### Directions
Leave out the lines before the one with "R3: none -> 150k (+9V, IC1/OUT)"; output that line and all remaining lines of the records exactly.
::: Data to process
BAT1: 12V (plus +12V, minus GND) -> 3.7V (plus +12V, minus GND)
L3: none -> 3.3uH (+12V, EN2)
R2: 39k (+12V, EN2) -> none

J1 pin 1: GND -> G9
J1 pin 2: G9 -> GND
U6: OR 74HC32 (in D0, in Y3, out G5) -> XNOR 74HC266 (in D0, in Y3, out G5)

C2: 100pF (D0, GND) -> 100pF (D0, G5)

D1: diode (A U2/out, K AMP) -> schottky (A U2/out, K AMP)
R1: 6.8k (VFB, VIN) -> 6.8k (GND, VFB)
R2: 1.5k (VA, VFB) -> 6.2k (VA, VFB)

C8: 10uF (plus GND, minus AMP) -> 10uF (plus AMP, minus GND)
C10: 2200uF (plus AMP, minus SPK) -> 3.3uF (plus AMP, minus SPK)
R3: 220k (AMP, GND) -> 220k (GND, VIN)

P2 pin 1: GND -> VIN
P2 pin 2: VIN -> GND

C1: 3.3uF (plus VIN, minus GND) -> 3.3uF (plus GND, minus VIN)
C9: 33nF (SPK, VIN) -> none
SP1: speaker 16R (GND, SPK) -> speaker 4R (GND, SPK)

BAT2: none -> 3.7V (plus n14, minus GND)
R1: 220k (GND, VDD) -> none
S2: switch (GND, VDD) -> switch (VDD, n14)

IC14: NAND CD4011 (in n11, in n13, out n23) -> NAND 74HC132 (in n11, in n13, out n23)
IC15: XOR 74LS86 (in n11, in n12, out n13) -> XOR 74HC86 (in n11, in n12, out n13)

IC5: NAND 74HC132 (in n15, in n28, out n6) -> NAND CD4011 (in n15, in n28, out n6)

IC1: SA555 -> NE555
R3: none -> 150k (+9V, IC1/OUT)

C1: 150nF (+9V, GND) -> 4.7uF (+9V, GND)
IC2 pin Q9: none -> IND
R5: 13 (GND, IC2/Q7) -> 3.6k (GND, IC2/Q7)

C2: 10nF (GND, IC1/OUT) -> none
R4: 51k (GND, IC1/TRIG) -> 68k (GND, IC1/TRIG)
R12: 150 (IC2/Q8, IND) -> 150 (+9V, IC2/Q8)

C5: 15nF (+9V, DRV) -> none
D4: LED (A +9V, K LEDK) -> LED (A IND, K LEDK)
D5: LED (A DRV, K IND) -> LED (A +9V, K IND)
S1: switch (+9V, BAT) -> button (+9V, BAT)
::::::
### Output of the exercise
R3: none -> 150k (+9V, IC1/OUT)

C1: 150nF (+9V, GND) -> 4.7uF (+9V, GND)
IC2 pin Q9: none -> IND
R5: 13 (GND, IC2/Q7) -> 3.6k (GND, IC2/Q7)

C2: 10nF (GND, IC1/OUT) -> none
R4: 51k (GND, IC1/TRIG) -> 68k (GND, IC1/TRIG)
R12: 150 (IC2/Q8, IND) -> 150 (+9V, IC2/Q8)

C5: 15nF (+9V, DRV) -> none
D4: LED (A +9V, K LEDK) -> LED (A IND, K LEDK)
D5: LED (A DRV, K IND) -> LED (A +9V, K IND)
S1: switch (+9V, BAT) -> button (+9V, BAT)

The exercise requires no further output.